Exercise requirements
Whichever lines include the word "orange", copy them as they appear in the data.

(Dataset records)
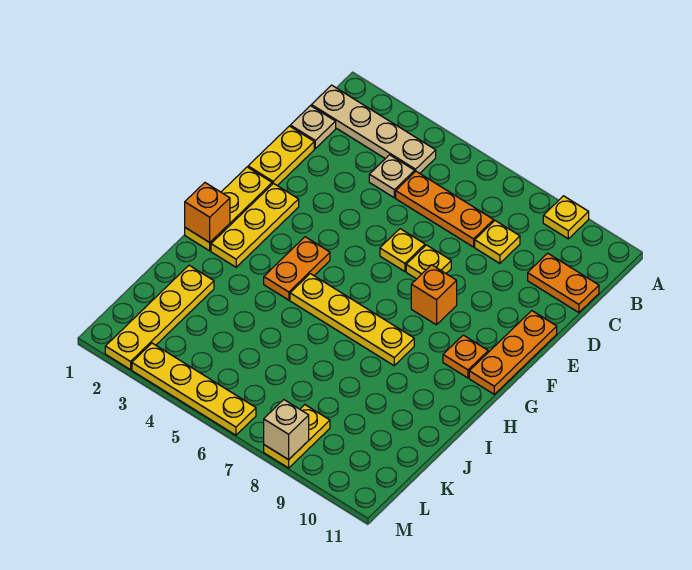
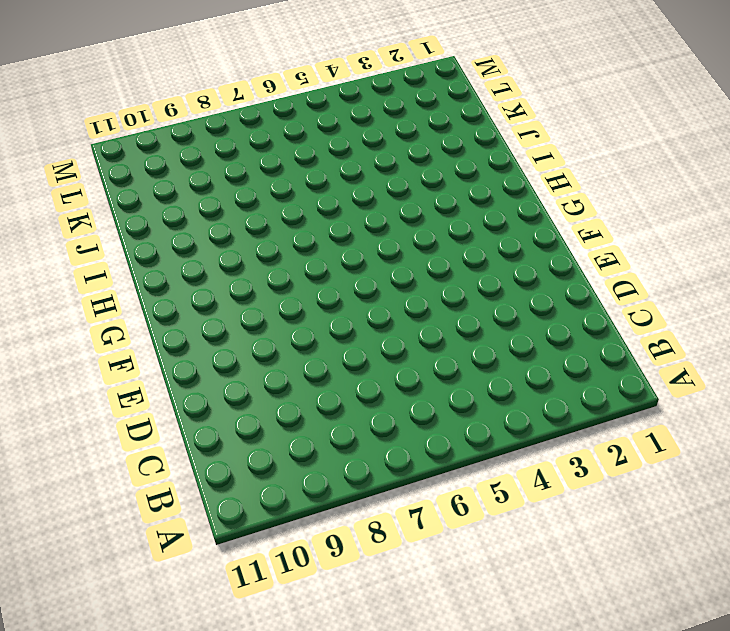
none -> yellow 1x1 plate [543,196,589,239]
none -> tan 1x4 plate [311,85,436,173]
none -> tan 1x1 plate [290,106,336,148]

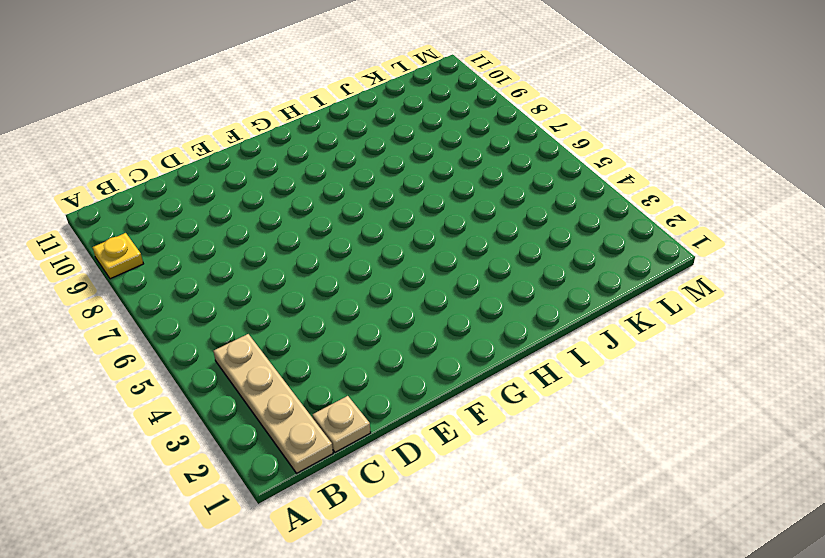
none -> tan 1x1 plate [369,155,415,198]
none -> orange 1x3 plate [396,171,494,247]
none -> yellow 1x1 plate [475,221,520,263]

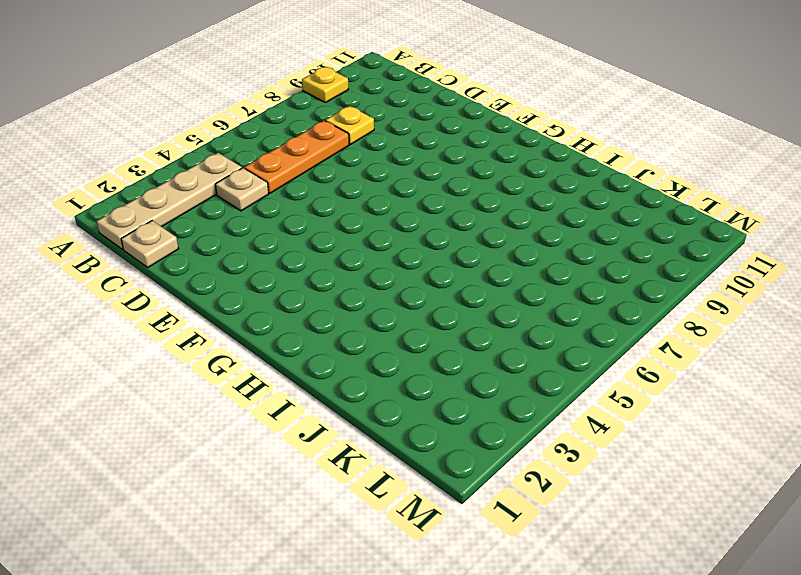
none -> orange 1x2 plate [528,253,599,313]
none -> yellow 1x2 plate [248,126,314,186]
none -> yellow 1x1 plate [380,229,425,272]

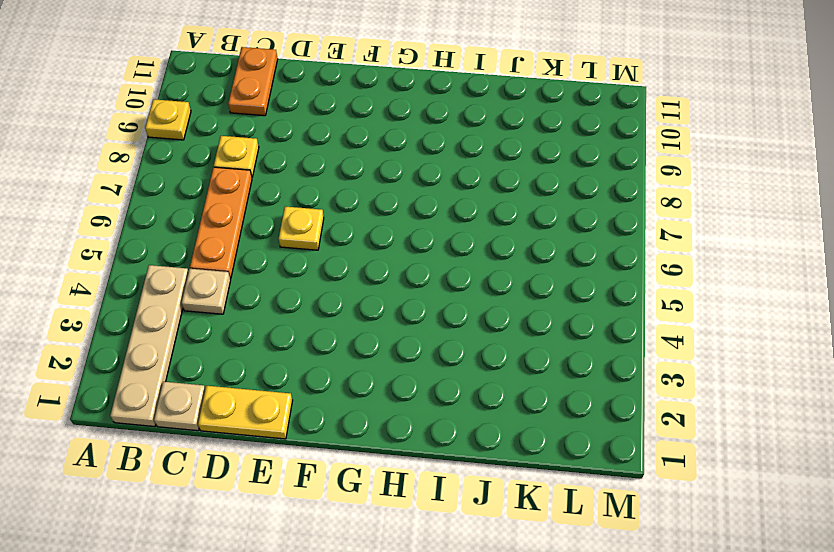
none -> yellow 1x1 plate [406,245,451,279]
none -> orange 1x3 plate [469,311,557,394]
none -> yellow 1x3 plate [185,167,272,251]

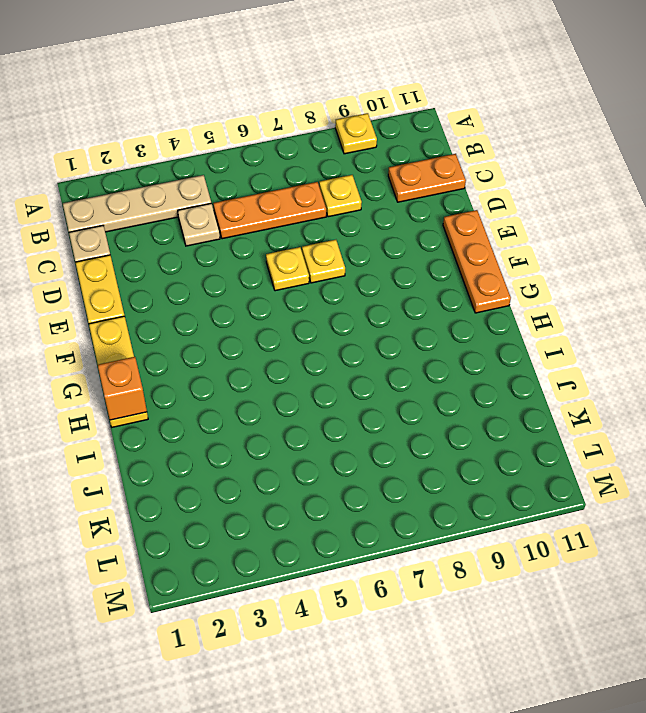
none -> yellow 1x3 plate [211,183,299,267]
none -> orange 1x1 brick [411,265,457,325]
none -> orange 1x2 plate [264,237,330,300]

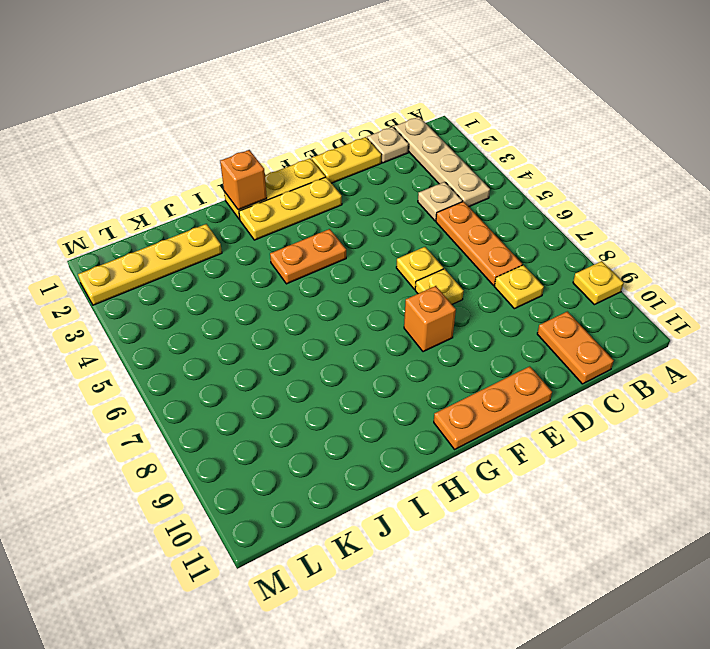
none -> orange 1x1 plate [443,335,488,378]
none -> yellow 1x4 plate [290,274,414,366]
none -> yellow 1x2 plate [264,405,330,468]

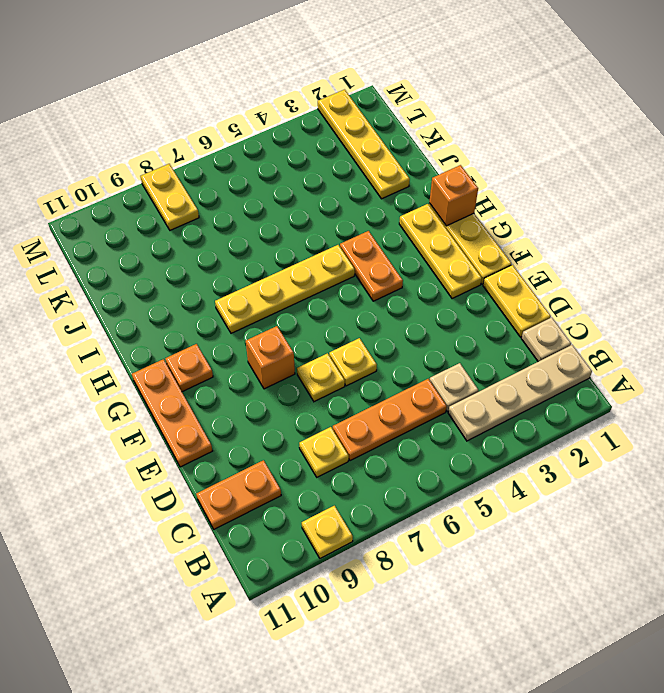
none -> yellow 1x4 plate [132,343,256,435]
none -> tan 1x1 brick [264,400,309,460]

Worked solution
none -> orange 1x3 plate [396,171,494,247]
none -> orange 1x2 plate [528,253,599,313]
none -> orange 1x3 plate [469,311,557,394]
none -> orange 1x1 brick [411,265,457,325]
none -> orange 1x2 plate [264,237,330,300]
none -> orange 1x1 plate [443,335,488,378]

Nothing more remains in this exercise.